(What to do)
All the lines below need to be output exactly, apart from any images.

(Raw data)
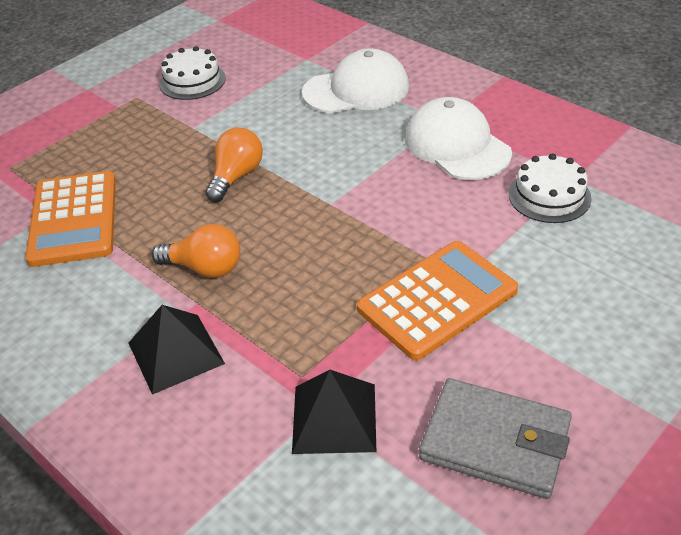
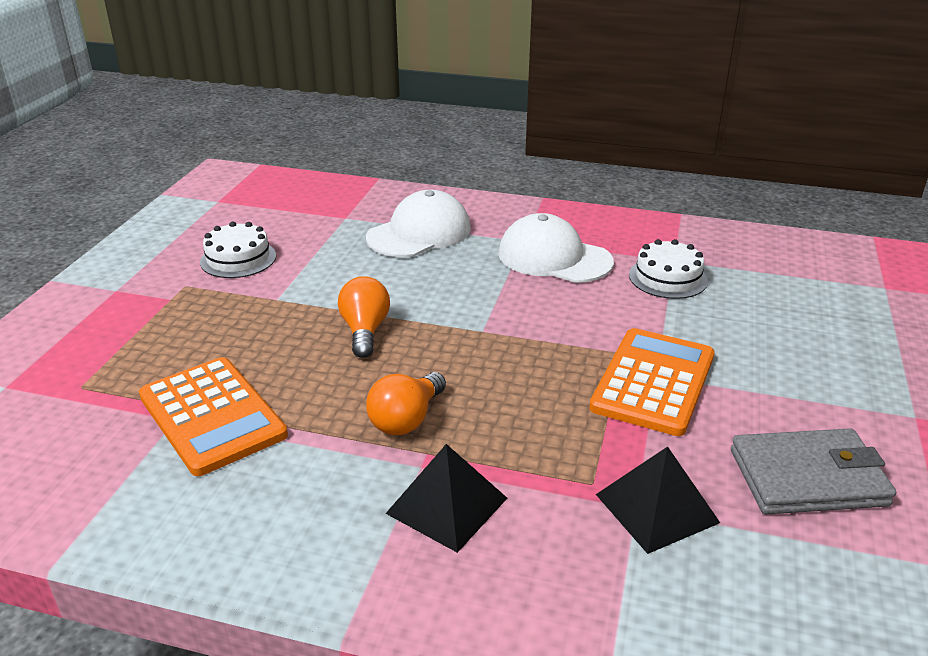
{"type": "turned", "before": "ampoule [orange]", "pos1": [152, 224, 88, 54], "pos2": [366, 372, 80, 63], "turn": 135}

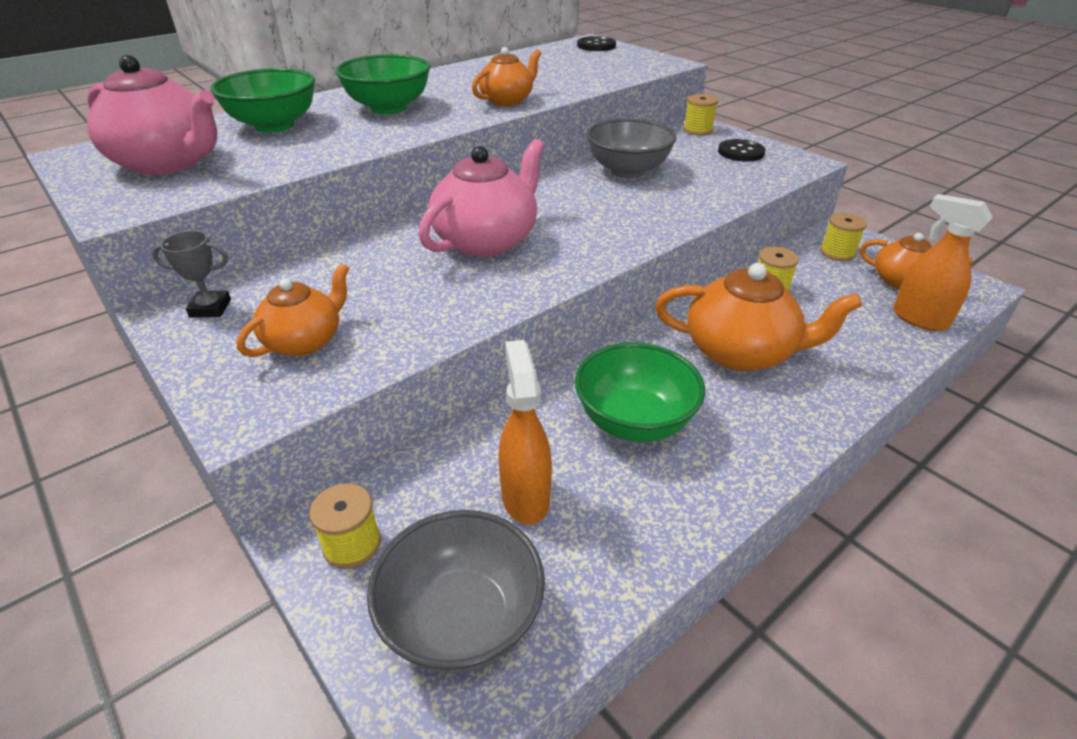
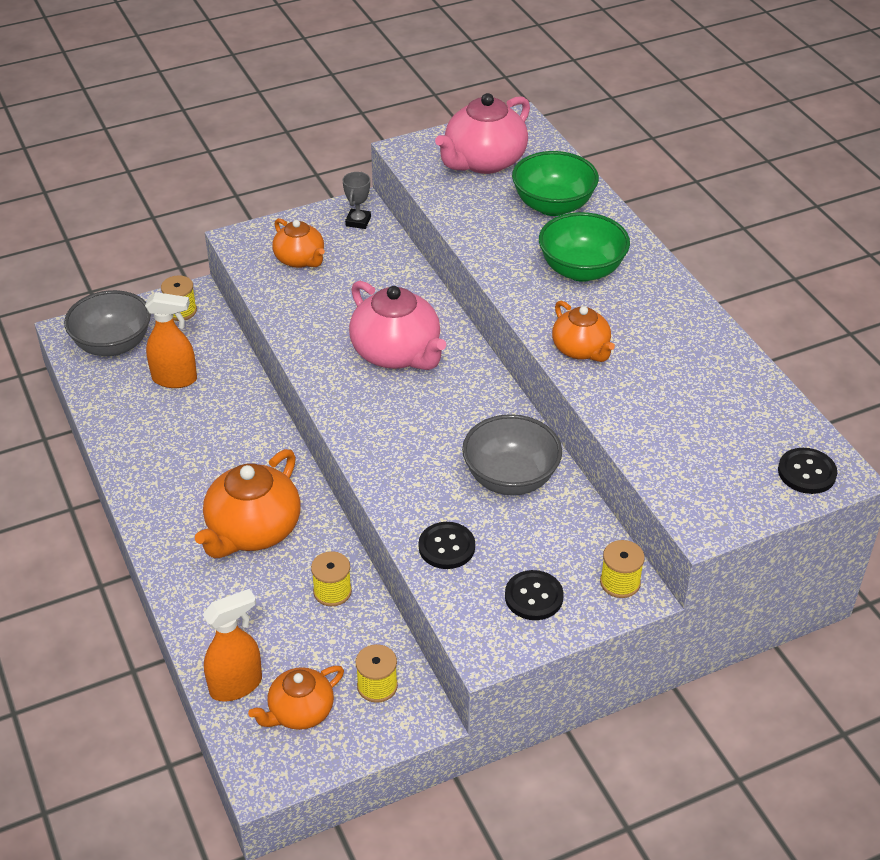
{"type": "added", "after": "bouton [noir]", "pos2": [419, 522, 56, 47]}
{"type": "removed", "before": "bol [vert]", "pos1": [575, 342, 130, 100]}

(Task result)
{"type": "turned", "before": "ampoule [orange]", "pos1": [152, 224, 88, 54], "pos2": [366, 372, 80, 63], "turn": 135}

{"type": "added", "after": "bouton [noir]", "pos2": [419, 522, 56, 47]}
{"type": "removed", "before": "bol [vert]", "pos1": [575, 342, 130, 100]}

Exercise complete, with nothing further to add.